• [SUPPLIED INFORMATION]
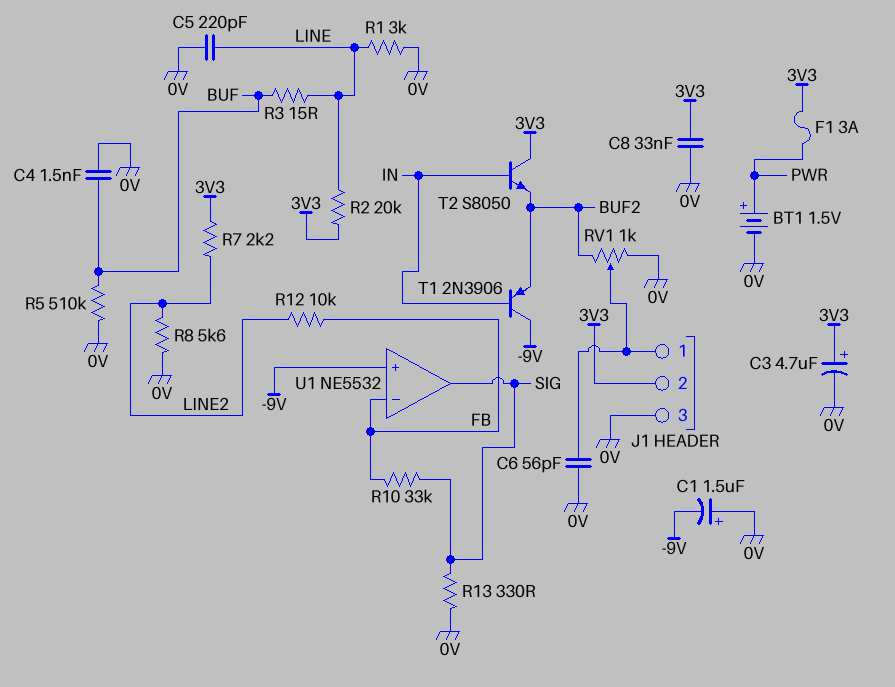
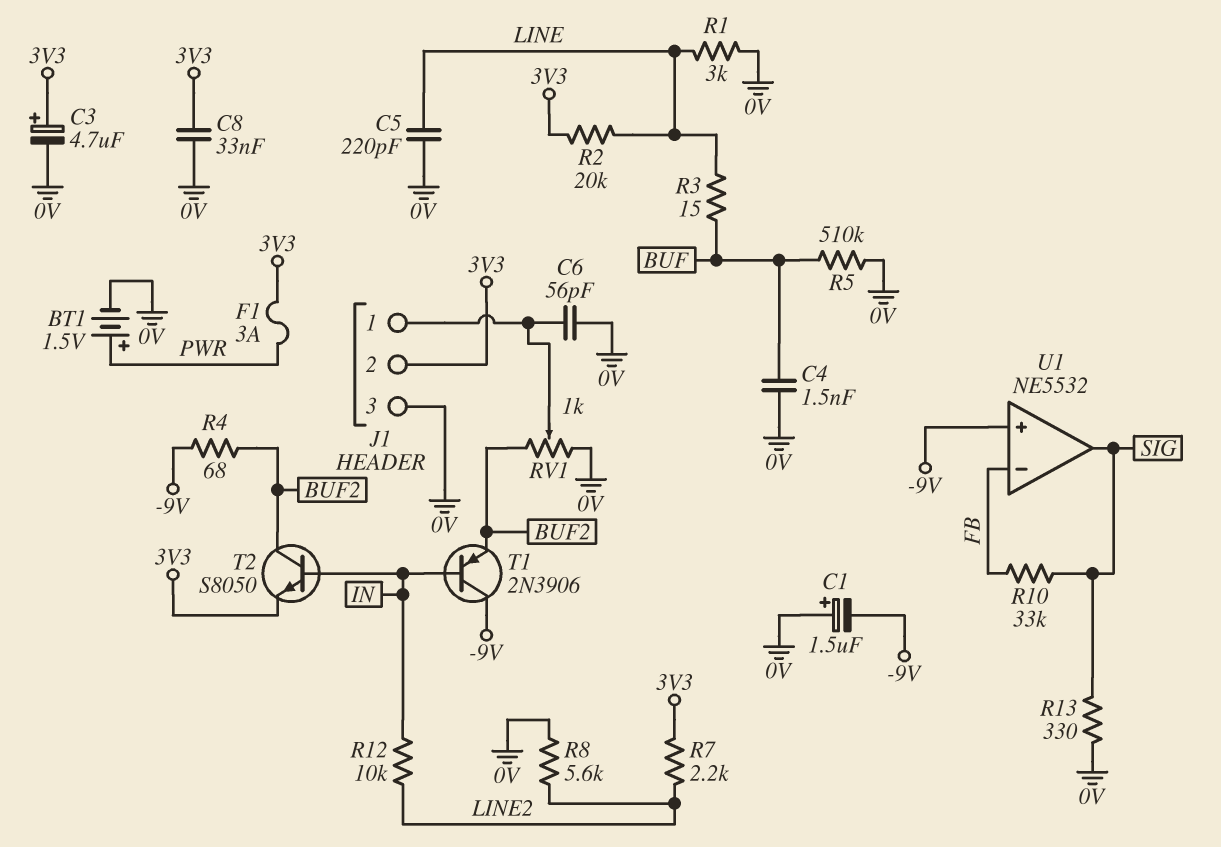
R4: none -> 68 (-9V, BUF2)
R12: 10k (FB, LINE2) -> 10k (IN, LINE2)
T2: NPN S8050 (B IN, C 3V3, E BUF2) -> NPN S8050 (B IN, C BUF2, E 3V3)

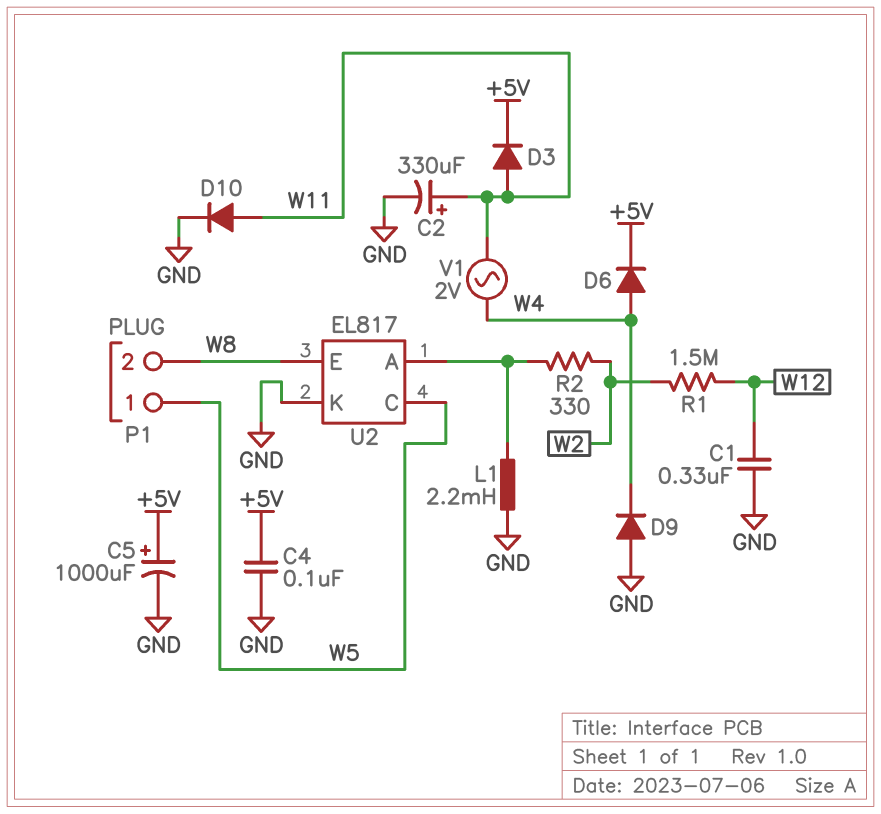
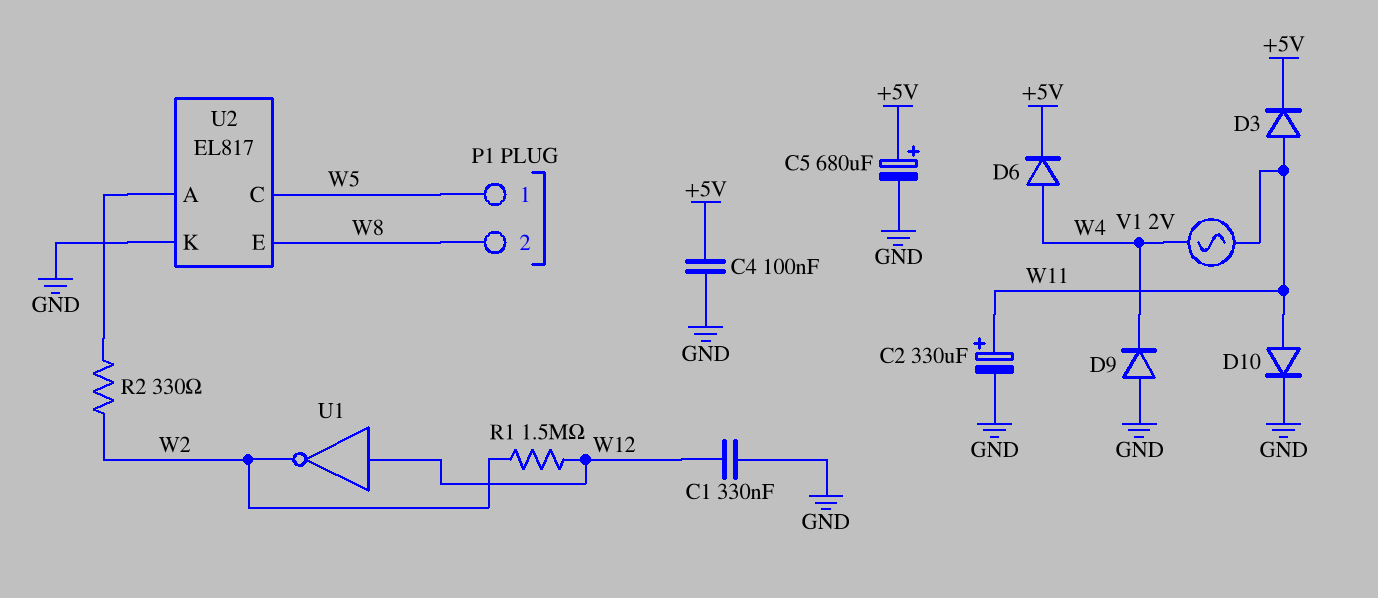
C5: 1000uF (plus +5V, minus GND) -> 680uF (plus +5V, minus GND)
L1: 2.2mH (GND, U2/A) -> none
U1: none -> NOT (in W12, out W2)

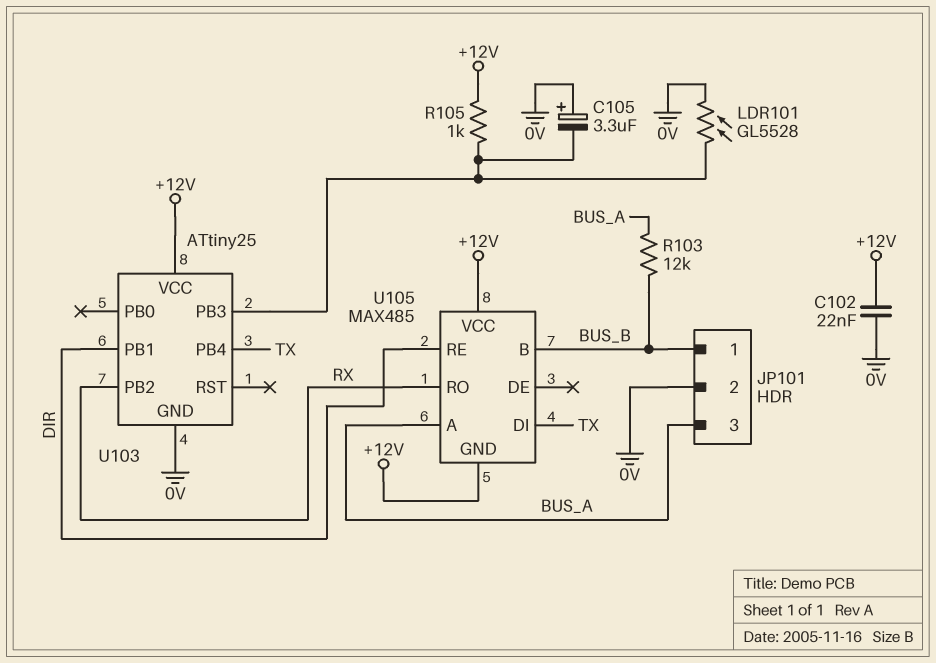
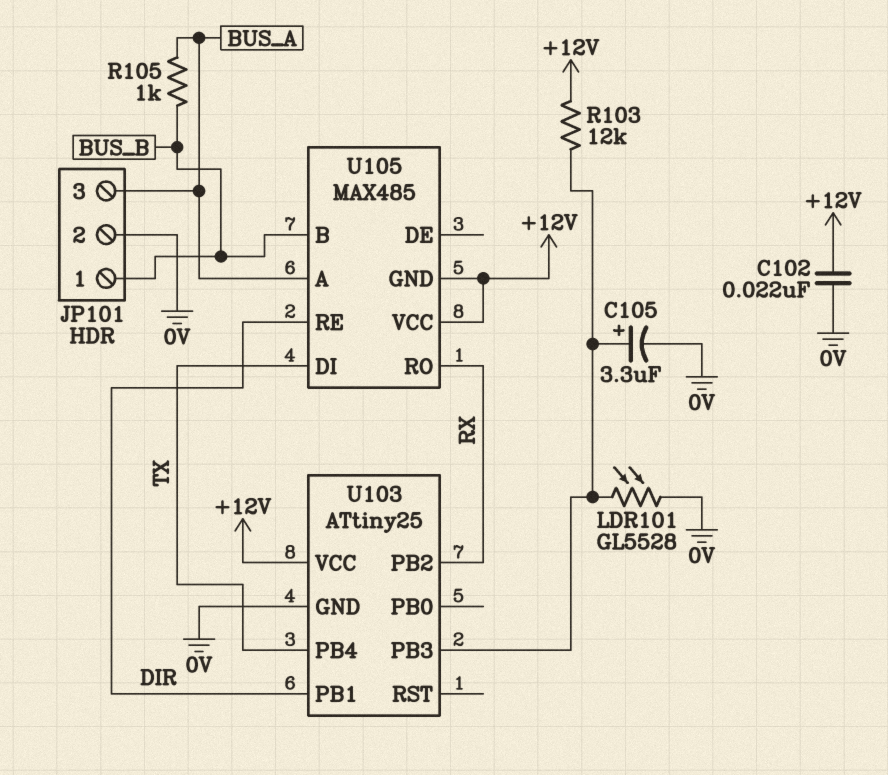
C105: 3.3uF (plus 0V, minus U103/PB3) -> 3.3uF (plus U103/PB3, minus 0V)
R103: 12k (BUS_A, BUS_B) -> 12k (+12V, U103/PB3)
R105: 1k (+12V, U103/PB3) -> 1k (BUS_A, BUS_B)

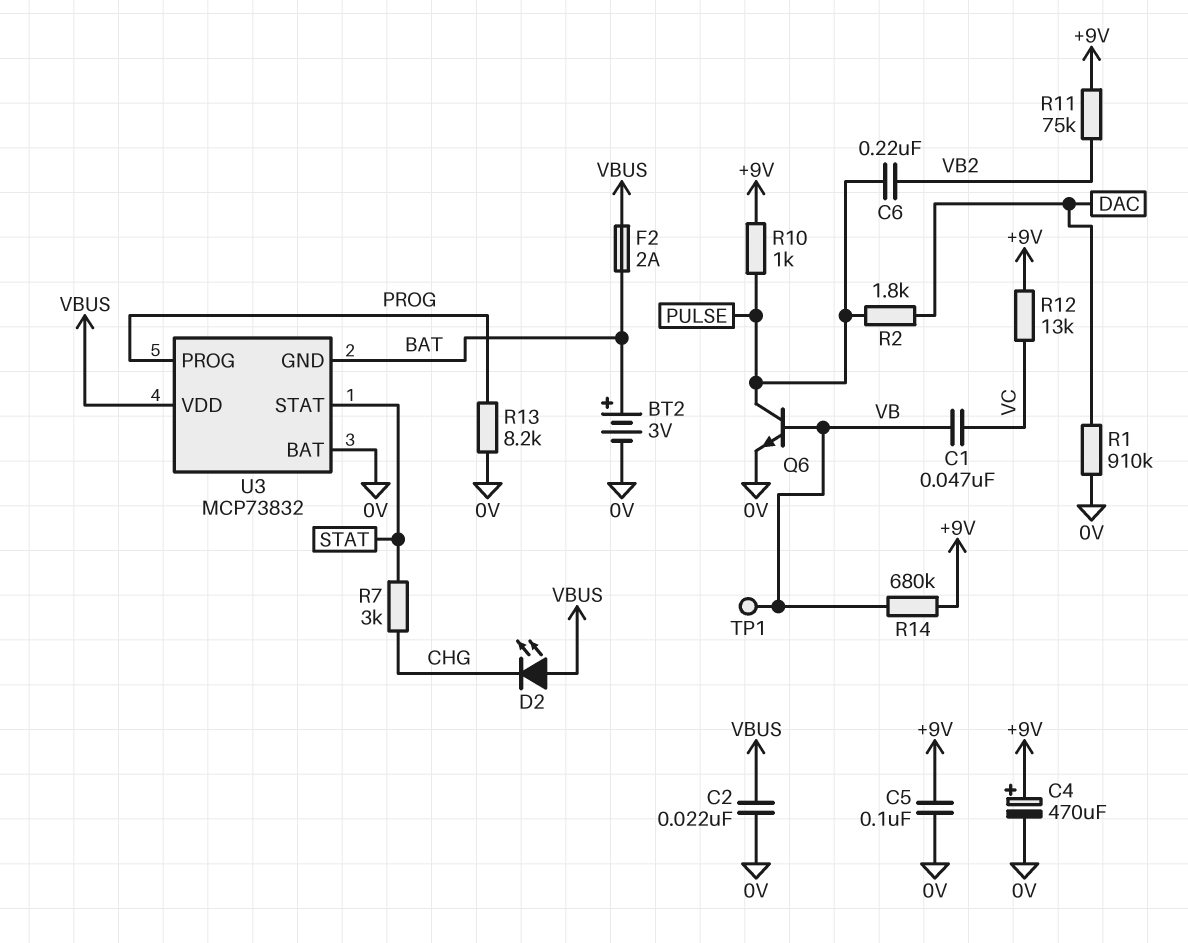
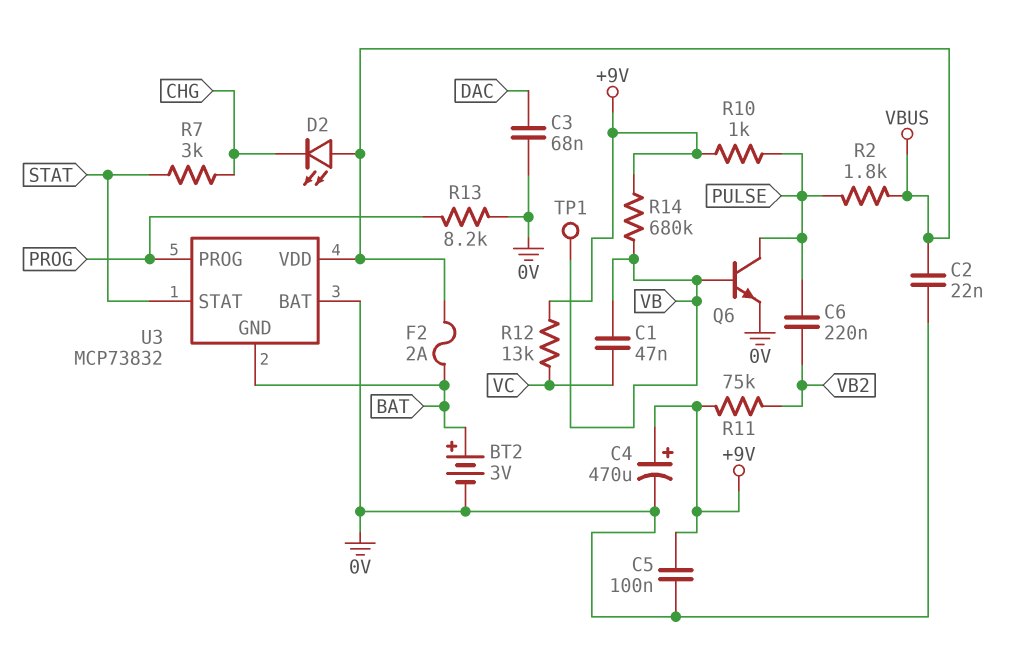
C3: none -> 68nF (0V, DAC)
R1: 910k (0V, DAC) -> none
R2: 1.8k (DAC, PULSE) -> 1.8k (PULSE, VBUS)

• [WORK TO COMPLETE] An exact, image-free transcription of all the records above is needed.

• [EXPECTED OUTPUT]
R4: none -> 68 (-9V, BUF2)
R12: 10k (FB, LINE2) -> 10k (IN, LINE2)
T2: NPN S8050 (B IN, C 3V3, E BUF2) -> NPN S8050 (B IN, C BUF2, E 3V3)

C5: 1000uF (plus +5V, minus GND) -> 680uF (plus +5V, minus GND)
L1: 2.2mH (GND, U2/A) -> none
U1: none -> NOT (in W12, out W2)

C105: 3.3uF (plus 0V, minus U103/PB3) -> 3.3uF (plus U103/PB3, minus 0V)
R103: 12k (BUS_A, BUS_B) -> 12k (+12V, U103/PB3)
R105: 1k (+12V, U103/PB3) -> 1k (BUS_A, BUS_B)

C3: none -> 68nF (0V, DAC)
R1: 910k (0V, DAC) -> none
R2: 1.8k (DAC, PULSE) -> 1.8k (PULSE, VBUS)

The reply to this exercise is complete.